[[ The records open ]]
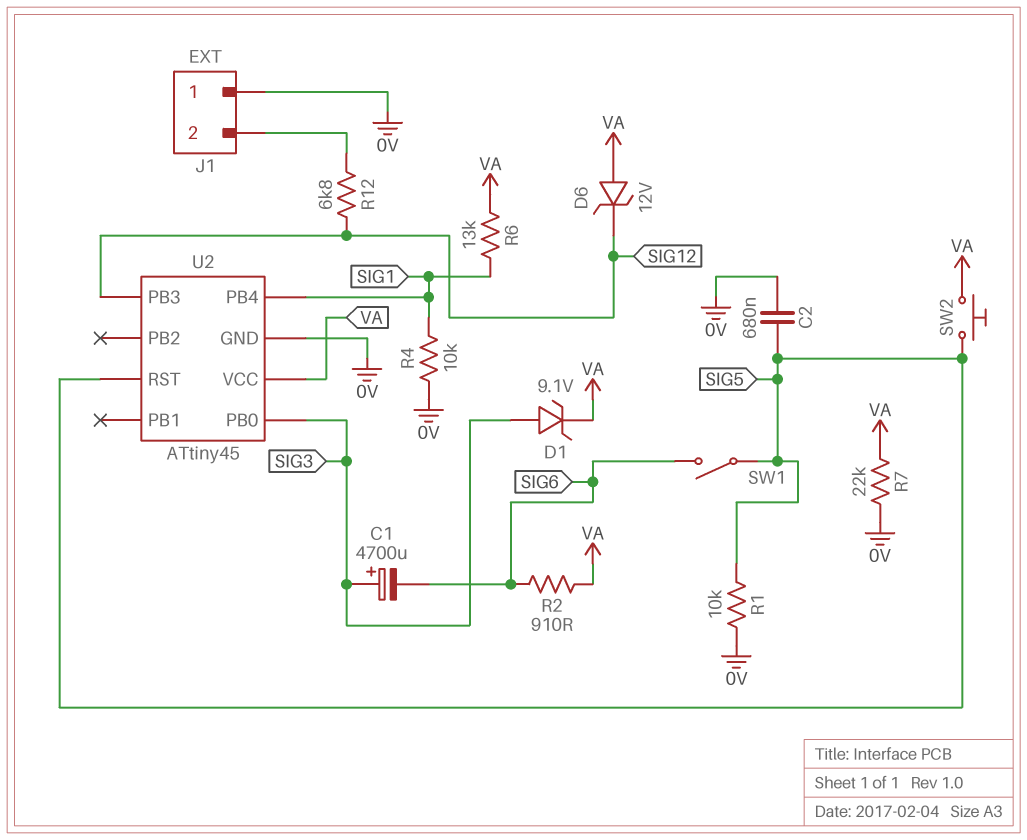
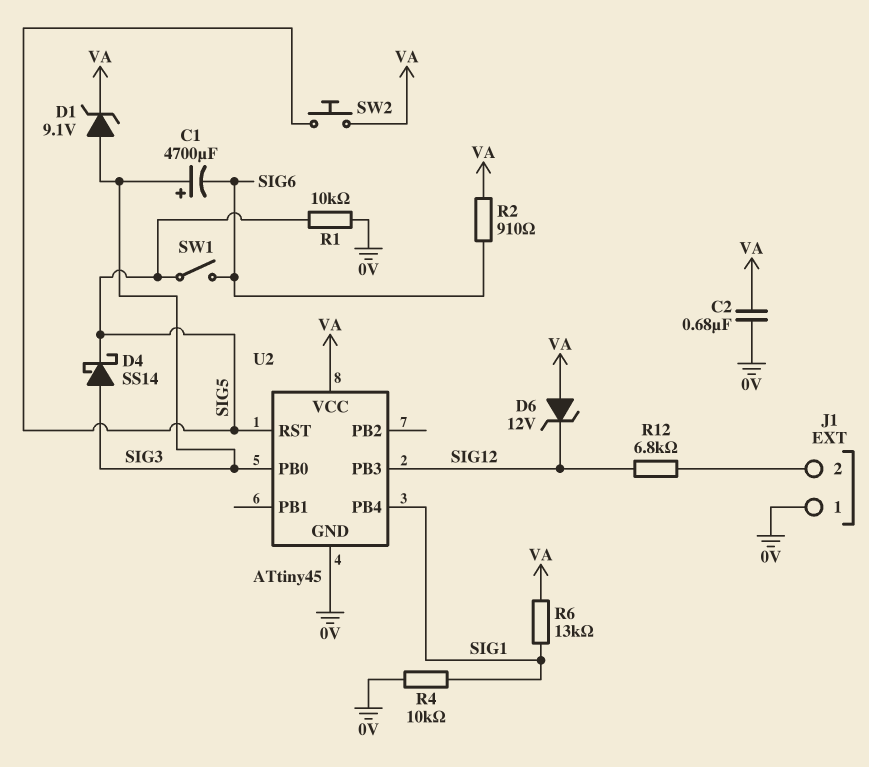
C2: 680nF (0V, SIG5) -> 680nF (0V, VA)
D4: none -> schottky SS14 (A SIG3, K SIG5)
R7: 22k (0V, VA) -> none

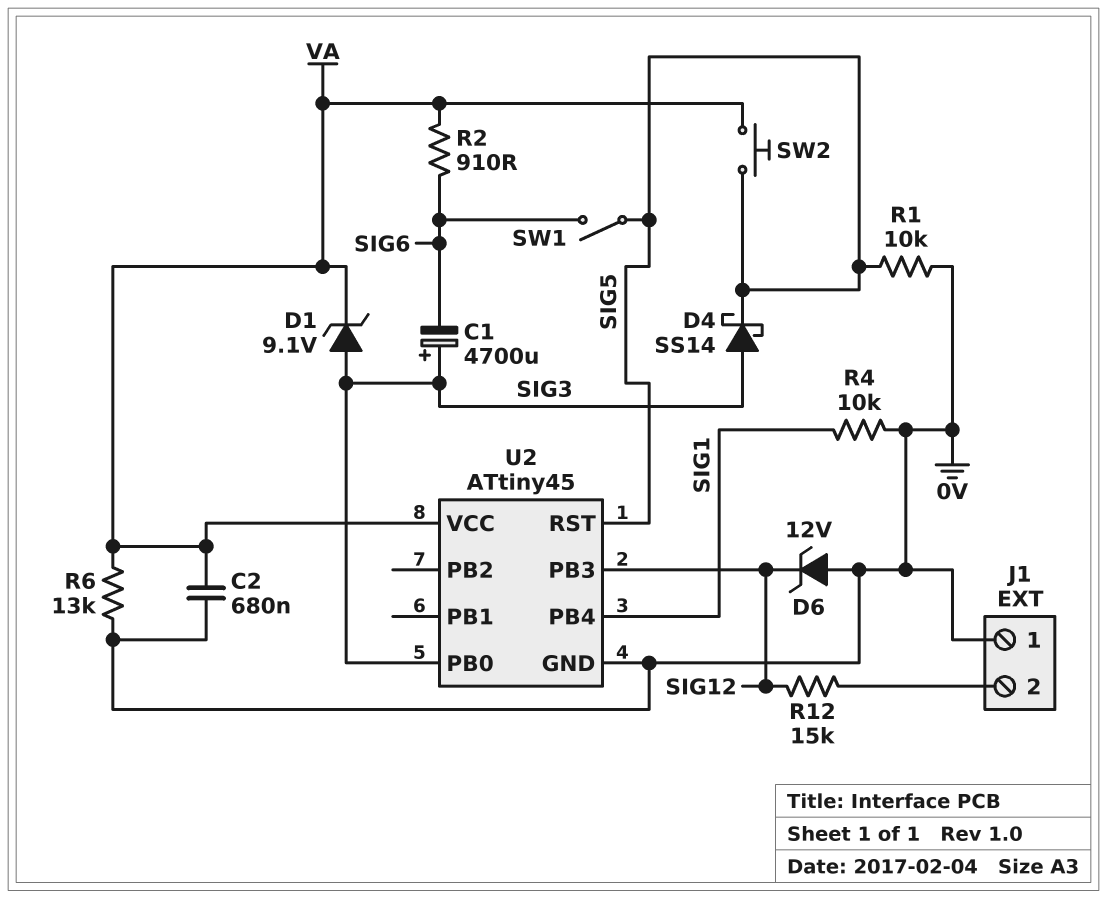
D6: zener 12V (A VA, K SIG12) -> zener 12V (A 0V, K SIG12)
R6: 13k (SIG1, VA) -> 13k (0V, VA)
R12: 6.8k (J1/2, SIG12) -> 15k (J1/2, SIG12)

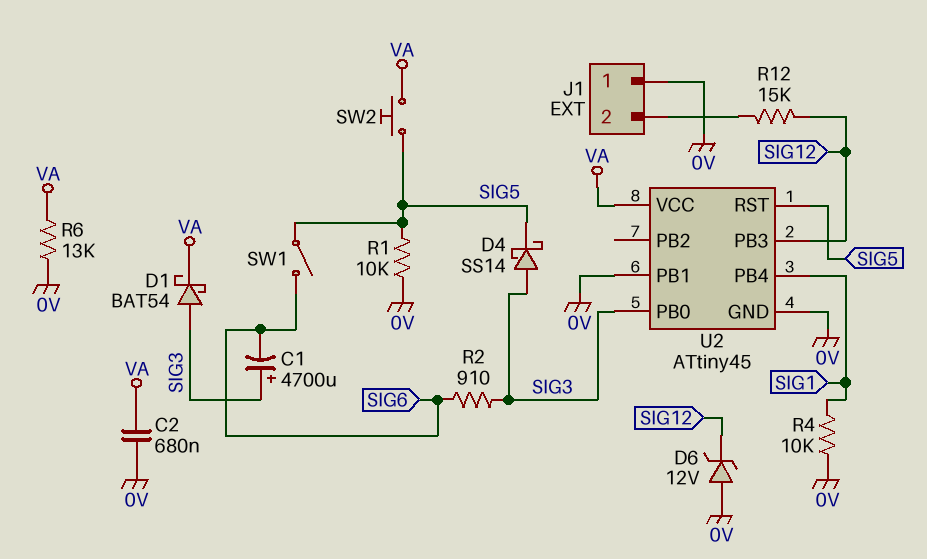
D1: zener 9.1V (A SIG3, K VA) -> schottky BAT54 (A SIG3, K VA)
R2: 910 (SIG6, VA) -> 910 (SIG3, SIG6)
U2 pin PB1: none -> 0V

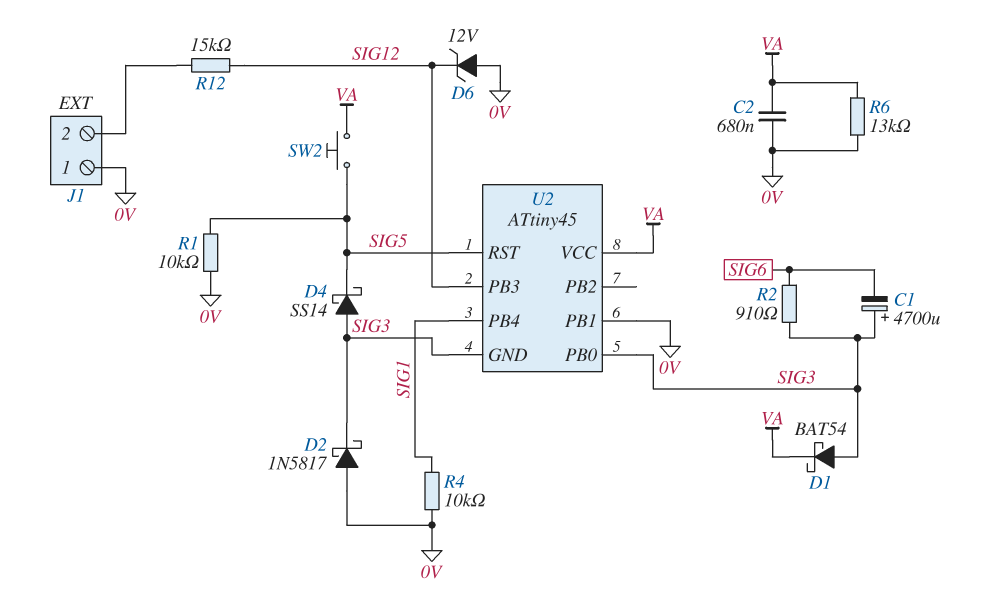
D2: none -> schottky 1N5817 (A 0V, K SIG3)
SW1: switch (SIG5, SIG6) -> none
U2 pin GND: 0V -> SIG3

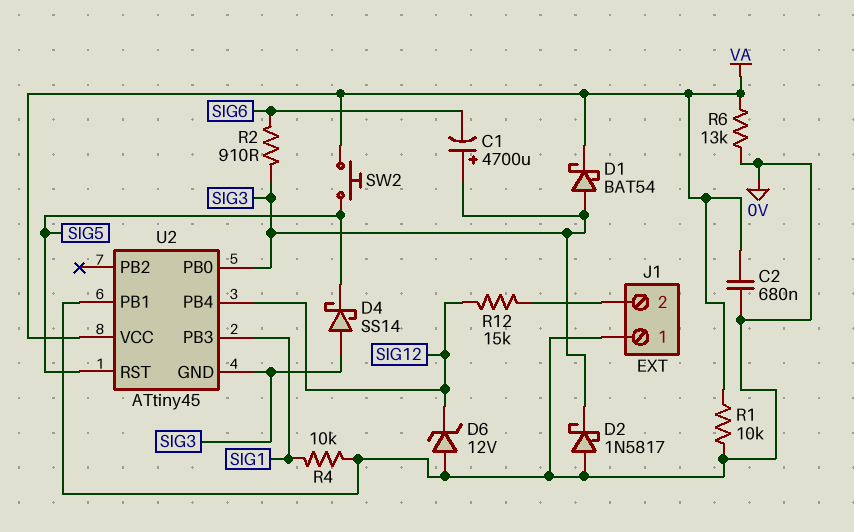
R1: 10k (0V, SIG5) -> 10k (0V, VA)
U2 pin PB3: SIG12 -> SIG1
U2 pin PB4: SIG1 -> SIG12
[[ The records closed ]]
Your instructions >> Determine the number of lines in the records that contain the word "zener", and provide that number alone.

Answer section >> 2